■ Goal of the exercise: Repeat the data exactly, with every line included.

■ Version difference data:
- Opening Delimiter -

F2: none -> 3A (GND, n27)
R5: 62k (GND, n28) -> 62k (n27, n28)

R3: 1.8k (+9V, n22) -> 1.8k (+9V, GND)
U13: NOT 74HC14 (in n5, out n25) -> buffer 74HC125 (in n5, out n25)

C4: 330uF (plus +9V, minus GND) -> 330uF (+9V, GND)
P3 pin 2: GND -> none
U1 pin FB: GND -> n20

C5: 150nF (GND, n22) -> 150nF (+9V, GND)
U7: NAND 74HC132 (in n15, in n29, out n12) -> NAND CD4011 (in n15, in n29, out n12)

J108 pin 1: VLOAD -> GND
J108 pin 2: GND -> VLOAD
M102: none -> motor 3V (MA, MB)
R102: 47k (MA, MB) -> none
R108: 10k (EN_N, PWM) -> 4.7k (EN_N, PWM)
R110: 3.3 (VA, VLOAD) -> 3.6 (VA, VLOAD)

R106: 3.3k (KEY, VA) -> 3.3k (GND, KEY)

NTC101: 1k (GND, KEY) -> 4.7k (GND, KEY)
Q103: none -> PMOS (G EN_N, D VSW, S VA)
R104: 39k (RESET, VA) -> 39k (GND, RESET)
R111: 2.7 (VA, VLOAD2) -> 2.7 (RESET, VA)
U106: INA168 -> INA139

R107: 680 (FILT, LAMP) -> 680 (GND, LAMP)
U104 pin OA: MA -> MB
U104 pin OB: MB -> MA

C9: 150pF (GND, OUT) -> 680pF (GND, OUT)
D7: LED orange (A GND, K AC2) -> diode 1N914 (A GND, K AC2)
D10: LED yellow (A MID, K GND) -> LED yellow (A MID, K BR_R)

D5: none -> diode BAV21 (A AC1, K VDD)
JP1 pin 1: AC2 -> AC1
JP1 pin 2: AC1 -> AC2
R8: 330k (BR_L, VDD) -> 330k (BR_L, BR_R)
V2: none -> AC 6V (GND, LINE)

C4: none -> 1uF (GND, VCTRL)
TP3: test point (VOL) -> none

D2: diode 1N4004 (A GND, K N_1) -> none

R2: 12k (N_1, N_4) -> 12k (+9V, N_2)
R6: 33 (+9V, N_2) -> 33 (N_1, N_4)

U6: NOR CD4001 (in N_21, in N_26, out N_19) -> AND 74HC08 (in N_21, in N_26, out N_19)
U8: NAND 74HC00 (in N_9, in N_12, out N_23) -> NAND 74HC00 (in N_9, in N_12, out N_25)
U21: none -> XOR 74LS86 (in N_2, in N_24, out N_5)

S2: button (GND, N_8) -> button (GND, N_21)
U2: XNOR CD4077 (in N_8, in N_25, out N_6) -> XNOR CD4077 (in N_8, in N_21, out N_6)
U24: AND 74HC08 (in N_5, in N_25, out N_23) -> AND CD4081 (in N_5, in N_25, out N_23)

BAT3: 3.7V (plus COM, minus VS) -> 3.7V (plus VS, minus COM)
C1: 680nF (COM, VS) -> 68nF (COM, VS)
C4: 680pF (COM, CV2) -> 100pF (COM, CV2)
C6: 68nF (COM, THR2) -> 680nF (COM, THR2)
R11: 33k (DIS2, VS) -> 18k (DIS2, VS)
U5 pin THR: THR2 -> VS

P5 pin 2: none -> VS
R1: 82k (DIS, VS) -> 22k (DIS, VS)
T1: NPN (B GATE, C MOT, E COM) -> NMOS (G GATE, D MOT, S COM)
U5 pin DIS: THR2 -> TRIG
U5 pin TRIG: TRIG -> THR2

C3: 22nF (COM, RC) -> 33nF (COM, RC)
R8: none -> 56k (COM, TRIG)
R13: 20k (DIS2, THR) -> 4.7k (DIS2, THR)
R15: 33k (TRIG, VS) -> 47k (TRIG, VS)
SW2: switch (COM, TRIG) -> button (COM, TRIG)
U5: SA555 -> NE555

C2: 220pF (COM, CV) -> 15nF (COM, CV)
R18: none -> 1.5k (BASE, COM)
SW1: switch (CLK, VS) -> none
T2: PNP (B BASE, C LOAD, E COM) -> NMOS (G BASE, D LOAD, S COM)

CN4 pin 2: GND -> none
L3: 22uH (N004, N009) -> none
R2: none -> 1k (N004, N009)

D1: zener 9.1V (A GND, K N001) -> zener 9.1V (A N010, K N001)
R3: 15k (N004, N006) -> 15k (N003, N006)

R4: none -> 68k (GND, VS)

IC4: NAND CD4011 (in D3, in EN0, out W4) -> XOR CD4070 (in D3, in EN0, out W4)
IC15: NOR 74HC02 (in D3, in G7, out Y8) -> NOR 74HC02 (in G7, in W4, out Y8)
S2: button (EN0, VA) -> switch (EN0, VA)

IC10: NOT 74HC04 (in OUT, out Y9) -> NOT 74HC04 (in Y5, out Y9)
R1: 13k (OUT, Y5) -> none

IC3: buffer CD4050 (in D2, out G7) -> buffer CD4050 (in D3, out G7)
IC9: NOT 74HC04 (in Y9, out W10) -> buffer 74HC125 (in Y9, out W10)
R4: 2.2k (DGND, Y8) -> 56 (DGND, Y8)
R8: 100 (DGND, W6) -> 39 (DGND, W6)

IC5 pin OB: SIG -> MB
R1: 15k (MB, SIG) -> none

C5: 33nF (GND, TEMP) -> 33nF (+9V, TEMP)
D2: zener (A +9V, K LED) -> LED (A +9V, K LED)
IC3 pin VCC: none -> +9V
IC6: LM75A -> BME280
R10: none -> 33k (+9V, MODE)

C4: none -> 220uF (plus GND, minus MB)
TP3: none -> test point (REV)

- Closing Delimiter -

■ Written answer:
F2: none -> 3A (GND, n27)
R5: 62k (GND, n28) -> 62k (n27, n28)

R3: 1.8k (+9V, n22) -> 1.8k (+9V, GND)
U13: NOT 74HC14 (in n5, out n25) -> buffer 74HC125 (in n5, out n25)

C4: 330uF (plus +9V, minus GND) -> 330uF (+9V, GND)
P3 pin 2: GND -> none
U1 pin FB: GND -> n20

C5: 150nF (GND, n22) -> 150nF (+9V, GND)
U7: NAND 74HC132 (in n15, in n29, out n12) -> NAND CD4011 (in n15, in n29, out n12)

J108 pin 1: VLOAD -> GND
J108 pin 2: GND -> VLOAD
M102: none -> motor 3V (MA, MB)
R102: 47k (MA, MB) -> none
R108: 10k (EN_N, PWM) -> 4.7k (EN_N, PWM)
R110: 3.3 (VA, VLOAD) -> 3.6 (VA, VLOAD)

R106: 3.3k (KEY, VA) -> 3.3k (GND, KEY)

NTC101: 1k (GND, KEY) -> 4.7k (GND, KEY)
Q103: none -> PMOS (G EN_N, D VSW, S VA)
R104: 39k (RESET, VA) -> 39k (GND, RESET)
R111: 2.7 (VA, VLOAD2) -> 2.7 (RESET, VA)
U106: INA168 -> INA139

R107: 680 (FILT, LAMP) -> 680 (GND, LAMP)
U104 pin OA: MA -> MB
U104 pin OB: MB -> MA

C9: 150pF (GND, OUT) -> 680pF (GND, OUT)
D7: LED orange (A GND, K AC2) -> diode 1N914 (A GND, K AC2)
D10: LED yellow (A MID, K GND) -> LED yellow (A MID, K BR_R)

D5: none -> diode BAV21 (A AC1, K VDD)
JP1 pin 1: AC2 -> AC1
JP1 pin 2: AC1 -> AC2
R8: 330k (BR_L, VDD) -> 330k (BR_L, BR_R)
V2: none -> AC 6V (GND, LINE)

C4: none -> 1uF (GND, VCTRL)
TP3: test point (VOL) -> none

D2: diode 1N4004 (A GND, K N_1) -> none

R2: 12k (N_1, N_4) -> 12k (+9V, N_2)
R6: 33 (+9V, N_2) -> 33 (N_1, N_4)

U6: NOR CD4001 (in N_21, in N_26, out N_19) -> AND 74HC08 (in N_21, in N_26, out N_19)
U8: NAND 74HC00 (in N_9, in N_12, out N_23) -> NAND 74HC00 (in N_9, in N_12, out N_25)
U21: none -> XOR 74LS86 (in N_2, in N_24, out N_5)

S2: button (GND, N_8) -> button (GND, N_21)
U2: XNOR CD4077 (in N_8, in N_25, out N_6) -> XNOR CD4077 (in N_8, in N_21, out N_6)
U24: AND 74HC08 (in N_5, in N_25, out N_23) -> AND CD4081 (in N_5, in N_25, out N_23)

BAT3: 3.7V (plus COM, minus VS) -> 3.7V (plus VS, minus COM)
C1: 680nF (COM, VS) -> 68nF (COM, VS)
C4: 680pF (COM, CV2) -> 100pF (COM, CV2)
C6: 68nF (COM, THR2) -> 680nF (COM, THR2)
R11: 33k (DIS2, VS) -> 18k (DIS2, VS)
U5 pin THR: THR2 -> VS

P5 pin 2: none -> VS
R1: 82k (DIS, VS) -> 22k (DIS, VS)
T1: NPN (B GATE, C MOT, E COM) -> NMOS (G GATE, D MOT, S COM)
U5 pin DIS: THR2 -> TRIG
U5 pin TRIG: TRIG -> THR2

C3: 22nF (COM, RC) -> 33nF (COM, RC)
R8: none -> 56k (COM, TRIG)
R13: 20k (DIS2, THR) -> 4.7k (DIS2, THR)
R15: 33k (TRIG, VS) -> 47k (TRIG, VS)
SW2: switch (COM, TRIG) -> button (COM, TRIG)
U5: SA555 -> NE555

C2: 220pF (COM, CV) -> 15nF (COM, CV)
R18: none -> 1.5k (BASE, COM)
SW1: switch (CLK, VS) -> none
T2: PNP (B BASE, C LOAD, E COM) -> NMOS (G BASE, D LOAD, S COM)

CN4 pin 2: GND -> none
L3: 22uH (N004, N009) -> none
R2: none -> 1k (N004, N009)

D1: zener 9.1V (A GND, K N001) -> zener 9.1V (A N010, K N001)
R3: 15k (N004, N006) -> 15k (N003, N006)

R4: none -> 68k (GND, VS)

IC4: NAND CD4011 (in D3, in EN0, out W4) -> XOR CD4070 (in D3, in EN0, out W4)
IC15: NOR 74HC02 (in D3, in G7, out Y8) -> NOR 74HC02 (in G7, in W4, out Y8)
S2: button (EN0, VA) -> switch (EN0, VA)

IC10: NOT 74HC04 (in OUT, out Y9) -> NOT 74HC04 (in Y5, out Y9)
R1: 13k (OUT, Y5) -> none

IC3: buffer CD4050 (in D2, out G7) -> buffer CD4050 (in D3, out G7)
IC9: NOT 74HC04 (in Y9, out W10) -> buffer 74HC125 (in Y9, out W10)
R4: 2.2k (DGND, Y8) -> 56 (DGND, Y8)
R8: 100 (DGND, W6) -> 39 (DGND, W6)

IC5 pin OB: SIG -> MB
R1: 15k (MB, SIG) -> none

C5: 33nF (GND, TEMP) -> 33nF (+9V, TEMP)
D2: zener (A +9V, K LED) -> LED (A +9V, K LED)
IC3 pin VCC: none -> +9V
IC6: LM75A -> BME280
R10: none -> 33k (+9V, MODE)

C4: none -> 220uF (plus GND, minus MB)
TP3: none -> test point (REV)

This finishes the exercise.